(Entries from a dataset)
|---|

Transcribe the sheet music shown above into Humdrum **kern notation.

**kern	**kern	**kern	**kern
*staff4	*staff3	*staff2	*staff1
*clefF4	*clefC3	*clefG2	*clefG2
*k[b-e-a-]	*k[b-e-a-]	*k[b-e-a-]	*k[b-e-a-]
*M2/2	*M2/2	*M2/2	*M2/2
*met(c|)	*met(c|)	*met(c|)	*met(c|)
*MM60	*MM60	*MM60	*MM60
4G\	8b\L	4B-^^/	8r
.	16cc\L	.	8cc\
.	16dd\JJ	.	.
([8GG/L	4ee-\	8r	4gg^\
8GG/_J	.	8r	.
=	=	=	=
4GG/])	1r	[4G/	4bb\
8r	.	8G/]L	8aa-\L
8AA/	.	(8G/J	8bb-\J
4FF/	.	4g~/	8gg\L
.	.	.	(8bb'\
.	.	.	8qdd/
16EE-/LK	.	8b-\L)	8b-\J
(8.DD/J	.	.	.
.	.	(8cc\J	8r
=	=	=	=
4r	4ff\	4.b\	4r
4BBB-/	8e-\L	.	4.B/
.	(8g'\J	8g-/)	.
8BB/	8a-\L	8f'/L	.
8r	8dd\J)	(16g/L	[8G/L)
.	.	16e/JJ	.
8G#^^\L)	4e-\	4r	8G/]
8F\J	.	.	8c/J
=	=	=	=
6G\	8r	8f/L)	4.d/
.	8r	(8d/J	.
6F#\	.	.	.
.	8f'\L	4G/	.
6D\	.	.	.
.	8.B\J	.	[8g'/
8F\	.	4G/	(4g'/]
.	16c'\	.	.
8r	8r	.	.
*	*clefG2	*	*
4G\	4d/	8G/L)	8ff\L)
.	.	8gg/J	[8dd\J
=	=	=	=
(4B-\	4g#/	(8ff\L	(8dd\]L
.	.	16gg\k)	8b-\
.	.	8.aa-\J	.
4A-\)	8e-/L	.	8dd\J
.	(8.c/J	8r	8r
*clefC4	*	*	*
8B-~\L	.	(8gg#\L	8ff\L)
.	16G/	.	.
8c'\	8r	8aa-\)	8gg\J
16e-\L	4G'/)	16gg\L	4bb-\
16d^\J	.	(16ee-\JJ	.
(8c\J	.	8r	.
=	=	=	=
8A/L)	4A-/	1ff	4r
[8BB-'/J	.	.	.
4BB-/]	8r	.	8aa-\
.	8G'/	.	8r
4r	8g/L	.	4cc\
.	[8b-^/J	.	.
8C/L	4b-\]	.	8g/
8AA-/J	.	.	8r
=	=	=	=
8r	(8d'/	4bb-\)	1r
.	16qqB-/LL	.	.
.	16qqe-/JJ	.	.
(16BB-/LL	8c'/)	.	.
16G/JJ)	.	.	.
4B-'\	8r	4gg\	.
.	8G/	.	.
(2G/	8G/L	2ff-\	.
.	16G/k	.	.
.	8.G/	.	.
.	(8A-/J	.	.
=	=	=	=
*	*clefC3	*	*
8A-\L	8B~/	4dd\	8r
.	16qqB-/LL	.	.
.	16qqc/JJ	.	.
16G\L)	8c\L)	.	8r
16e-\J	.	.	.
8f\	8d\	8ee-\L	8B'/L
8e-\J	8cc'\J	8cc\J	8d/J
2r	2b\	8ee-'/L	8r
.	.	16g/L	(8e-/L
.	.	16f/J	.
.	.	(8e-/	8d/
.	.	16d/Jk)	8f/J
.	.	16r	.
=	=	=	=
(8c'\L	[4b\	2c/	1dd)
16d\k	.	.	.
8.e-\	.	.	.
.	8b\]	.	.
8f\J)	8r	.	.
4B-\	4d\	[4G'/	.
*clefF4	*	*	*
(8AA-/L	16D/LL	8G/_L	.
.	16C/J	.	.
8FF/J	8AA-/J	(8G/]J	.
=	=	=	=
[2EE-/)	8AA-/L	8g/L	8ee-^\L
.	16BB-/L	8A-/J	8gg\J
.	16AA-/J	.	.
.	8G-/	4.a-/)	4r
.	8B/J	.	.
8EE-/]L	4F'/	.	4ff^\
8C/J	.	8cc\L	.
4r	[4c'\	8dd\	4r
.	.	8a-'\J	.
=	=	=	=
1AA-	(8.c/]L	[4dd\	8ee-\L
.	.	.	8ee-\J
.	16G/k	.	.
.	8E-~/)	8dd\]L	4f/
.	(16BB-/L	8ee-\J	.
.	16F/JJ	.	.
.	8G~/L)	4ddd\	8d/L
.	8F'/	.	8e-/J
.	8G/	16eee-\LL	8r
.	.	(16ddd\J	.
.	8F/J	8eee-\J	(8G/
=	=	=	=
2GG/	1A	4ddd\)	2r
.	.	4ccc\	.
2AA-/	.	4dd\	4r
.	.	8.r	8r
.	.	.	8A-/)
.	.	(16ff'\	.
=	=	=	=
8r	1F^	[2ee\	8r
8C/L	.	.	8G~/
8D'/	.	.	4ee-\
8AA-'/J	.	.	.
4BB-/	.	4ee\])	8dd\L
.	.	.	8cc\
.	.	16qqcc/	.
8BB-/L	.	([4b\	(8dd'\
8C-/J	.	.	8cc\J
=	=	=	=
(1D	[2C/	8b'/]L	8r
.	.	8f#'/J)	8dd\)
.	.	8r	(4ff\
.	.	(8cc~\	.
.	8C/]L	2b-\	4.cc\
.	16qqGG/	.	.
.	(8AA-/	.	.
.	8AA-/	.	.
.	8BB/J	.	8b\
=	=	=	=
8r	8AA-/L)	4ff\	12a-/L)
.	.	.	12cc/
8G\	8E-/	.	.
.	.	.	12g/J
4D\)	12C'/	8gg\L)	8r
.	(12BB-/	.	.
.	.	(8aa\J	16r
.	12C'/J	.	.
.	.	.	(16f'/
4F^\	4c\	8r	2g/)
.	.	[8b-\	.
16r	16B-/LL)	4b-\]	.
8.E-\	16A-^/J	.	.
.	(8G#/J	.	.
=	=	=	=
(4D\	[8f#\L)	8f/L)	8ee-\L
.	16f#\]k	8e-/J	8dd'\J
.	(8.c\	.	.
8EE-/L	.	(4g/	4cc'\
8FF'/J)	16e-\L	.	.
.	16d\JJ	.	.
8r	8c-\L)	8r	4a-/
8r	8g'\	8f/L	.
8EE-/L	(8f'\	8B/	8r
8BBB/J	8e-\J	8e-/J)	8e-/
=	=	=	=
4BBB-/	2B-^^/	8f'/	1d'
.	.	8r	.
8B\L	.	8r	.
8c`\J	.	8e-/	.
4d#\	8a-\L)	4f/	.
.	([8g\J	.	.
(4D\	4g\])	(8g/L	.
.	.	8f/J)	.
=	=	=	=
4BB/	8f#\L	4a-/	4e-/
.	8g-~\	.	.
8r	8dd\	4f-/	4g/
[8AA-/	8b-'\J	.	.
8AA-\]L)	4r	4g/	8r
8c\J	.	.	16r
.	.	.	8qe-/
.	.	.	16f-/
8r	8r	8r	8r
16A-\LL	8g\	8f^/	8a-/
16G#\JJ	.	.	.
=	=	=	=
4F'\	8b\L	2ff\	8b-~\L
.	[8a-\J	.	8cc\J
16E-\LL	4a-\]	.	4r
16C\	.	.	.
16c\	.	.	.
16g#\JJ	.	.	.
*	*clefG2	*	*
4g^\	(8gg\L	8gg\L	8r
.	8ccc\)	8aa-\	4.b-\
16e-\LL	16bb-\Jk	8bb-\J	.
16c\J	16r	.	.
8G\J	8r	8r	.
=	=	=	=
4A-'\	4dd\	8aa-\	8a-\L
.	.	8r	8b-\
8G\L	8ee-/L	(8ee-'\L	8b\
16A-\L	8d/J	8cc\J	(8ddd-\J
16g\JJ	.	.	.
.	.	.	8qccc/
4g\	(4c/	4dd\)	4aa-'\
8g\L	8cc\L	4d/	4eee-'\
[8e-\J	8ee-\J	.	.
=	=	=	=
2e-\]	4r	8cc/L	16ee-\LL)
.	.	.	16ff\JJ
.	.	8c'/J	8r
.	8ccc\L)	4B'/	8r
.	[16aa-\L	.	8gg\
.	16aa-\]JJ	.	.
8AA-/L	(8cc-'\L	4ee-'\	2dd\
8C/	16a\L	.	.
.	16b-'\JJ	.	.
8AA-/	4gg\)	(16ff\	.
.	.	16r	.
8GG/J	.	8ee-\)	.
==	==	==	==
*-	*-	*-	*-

|---|

Pull out every line of the records above that contains the string "kern", and copy each one in full.

Transcribe the sheet music shown above into Humdrum **kern notation.
**kern	**kern	**kern	**kern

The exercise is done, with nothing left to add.